Instructions for the task | In the records below, the line with "R210: 560k (GND, N9) -> 560k (5V, GND)" and every line after it must be written out exactly; no pictures belong in the result.

Supplied entries |

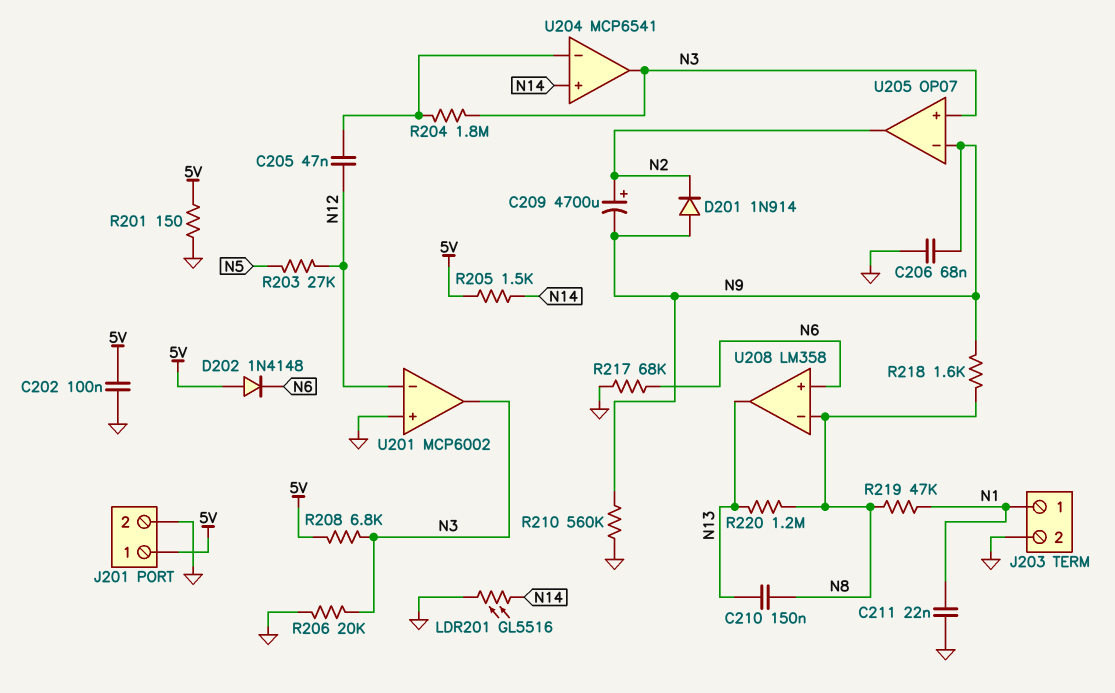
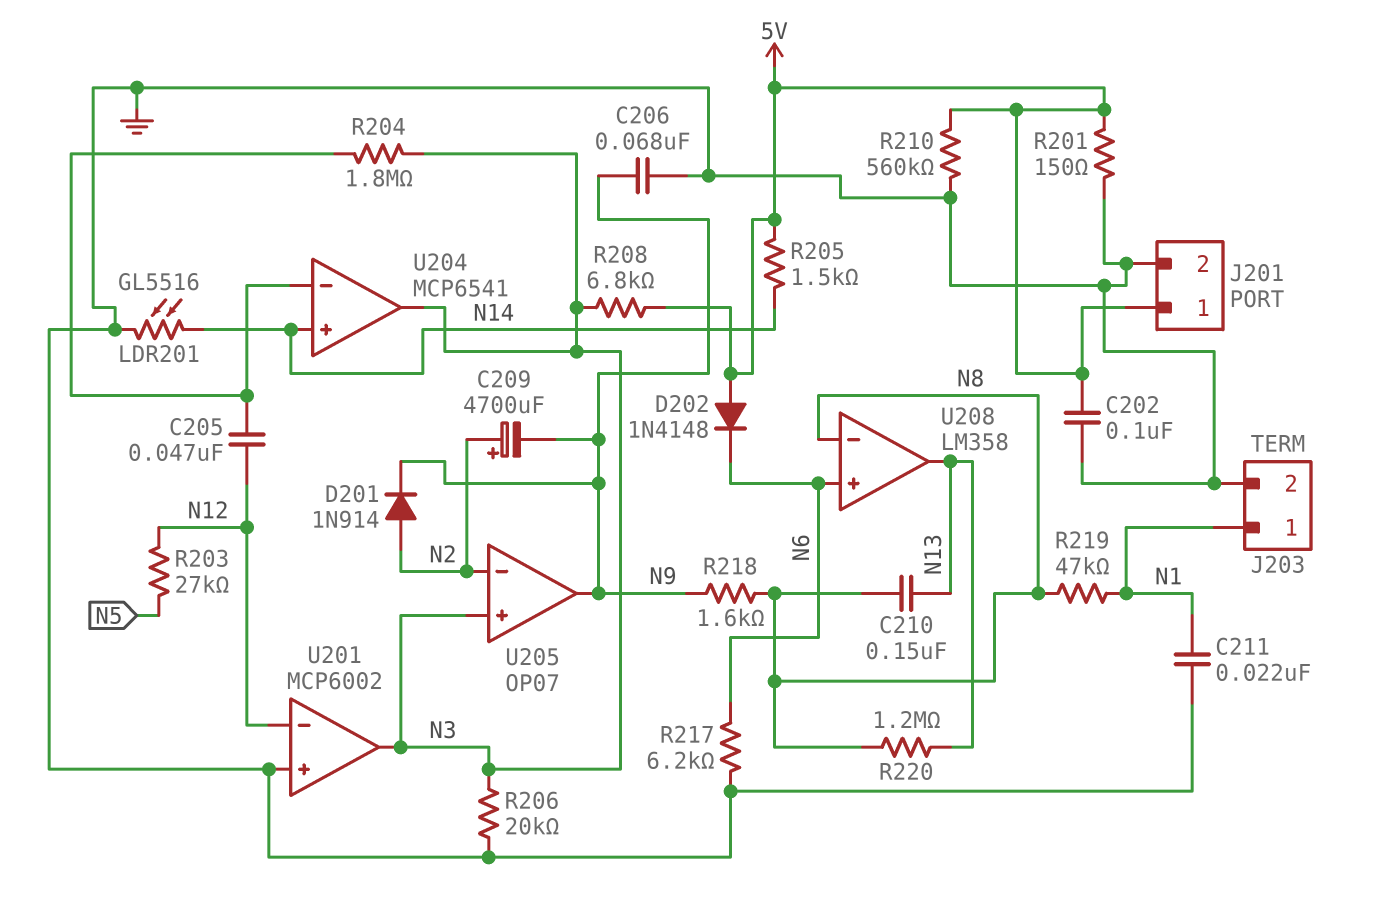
D201: diode 1N914 (A N9, K N2) -> diode 1N914 (A N2, K N9)
R210: 560k (GND, N9) -> 560k (5V, GND)
R217: 68k (GND, N6) -> 6.2k (GND, N6)
U205 pin in-: N9 -> N2
U205 pin out: N2 -> N9

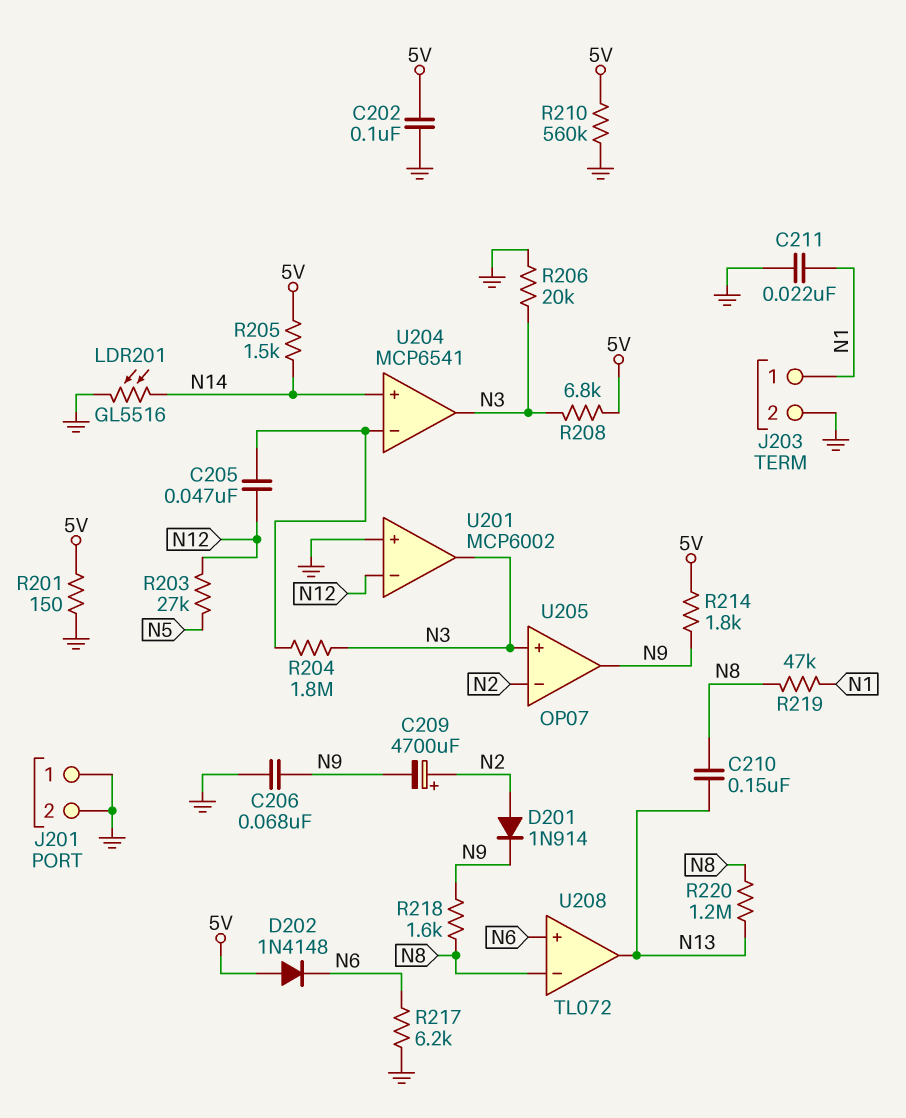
J201 pin 1: 5V -> GND
R214: none -> 1.8k (5V, N9)
U208: LM358 -> TL072

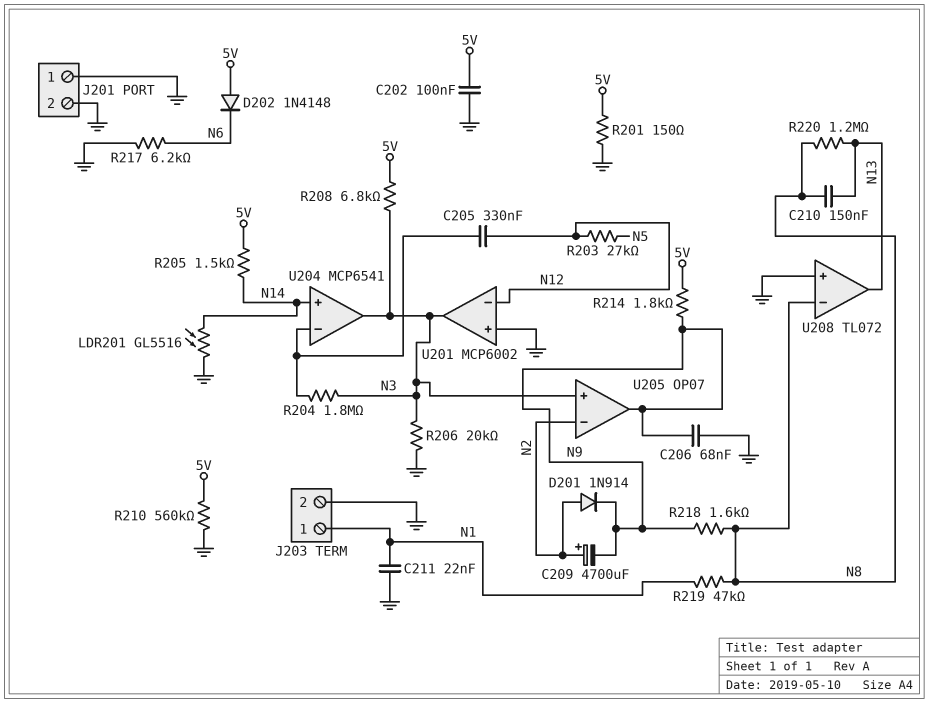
C205: 47nF (N12, U204/in-) -> 330nF (N12, U204/in-)
U208 pin in+: N6 -> GND

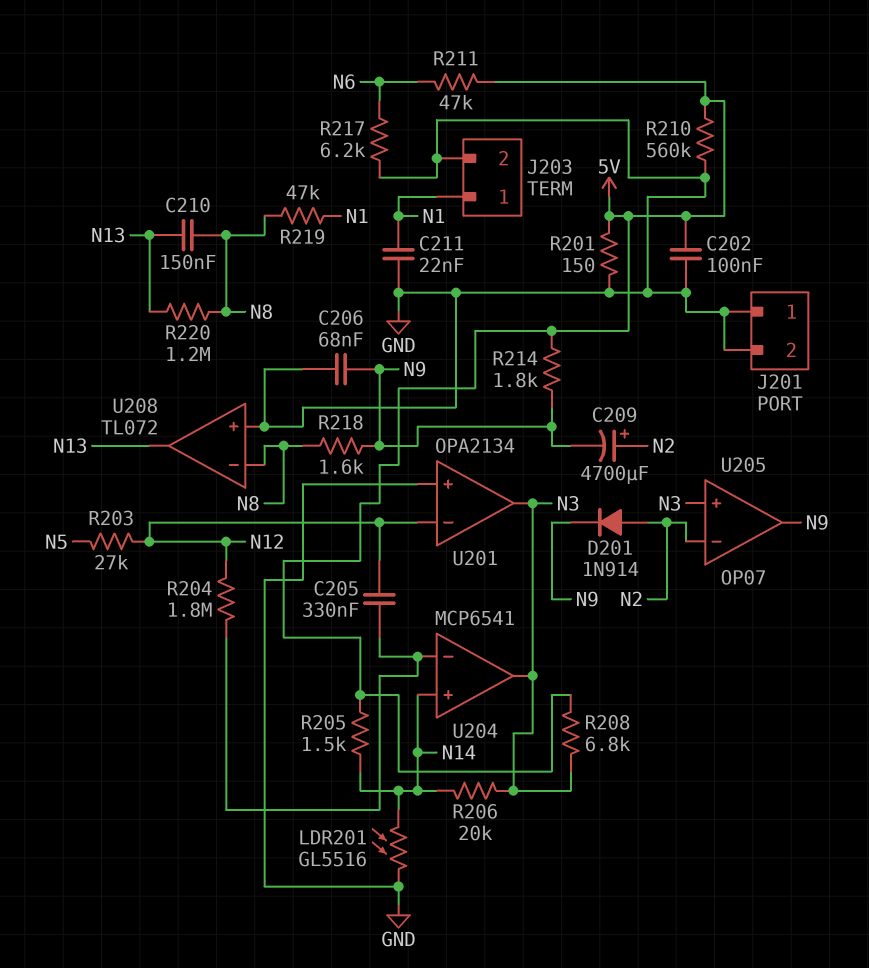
D202: diode 1N4148 (A 5V, K N6) -> none
R204: 1.8M (N3, U204/in-) -> 1.8M (N12, U204/in-)
R206: 20k (GND, N3) -> 20k (N3, N14)
R211: none -> 47k (5V, N6)
U201: MCP6002 -> OPA2134

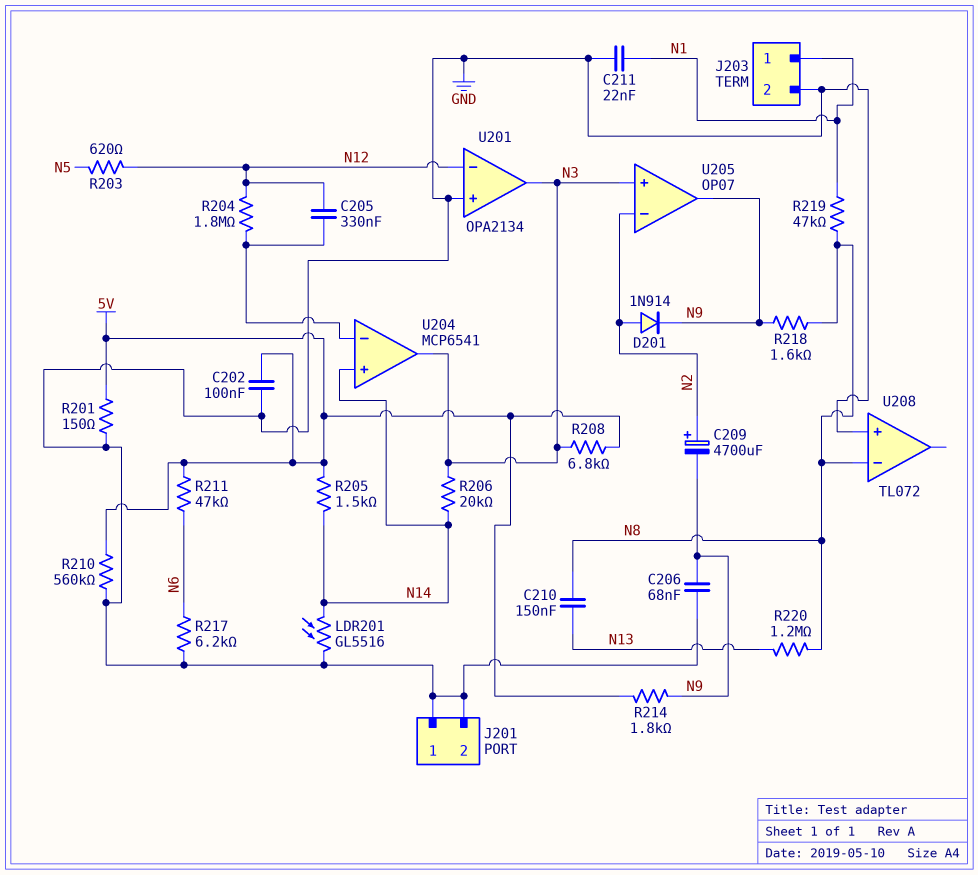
R203: 27k (N5, N12) -> 620 (N5, N12)
U208 pin out: N13 -> none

Solved exercise |
R210: 560k (GND, N9) -> 560k (5V, GND)
R217: 68k (GND, N6) -> 6.2k (GND, N6)
U205 pin in-: N9 -> N2
U205 pin out: N2 -> N9

J201 pin 1: 5V -> GND
R214: none -> 1.8k (5V, N9)
U208: LM358 -> TL072

C205: 47nF (N12, U204/in-) -> 330nF (N12, U204/in-)
U208 pin in+: N6 -> GND

D202: diode 1N4148 (A 5V, K N6) -> none
R204: 1.8M (N3, U204/in-) -> 1.8M (N12, U204/in-)
R206: 20k (GND, N3) -> 20k (N3, N14)
R211: none -> 47k (5V, N6)
U201: MCP6002 -> OPA2134

R203: 27k (N5, N12) -> 620 (N5, N12)
U208 pin out: N13 -> none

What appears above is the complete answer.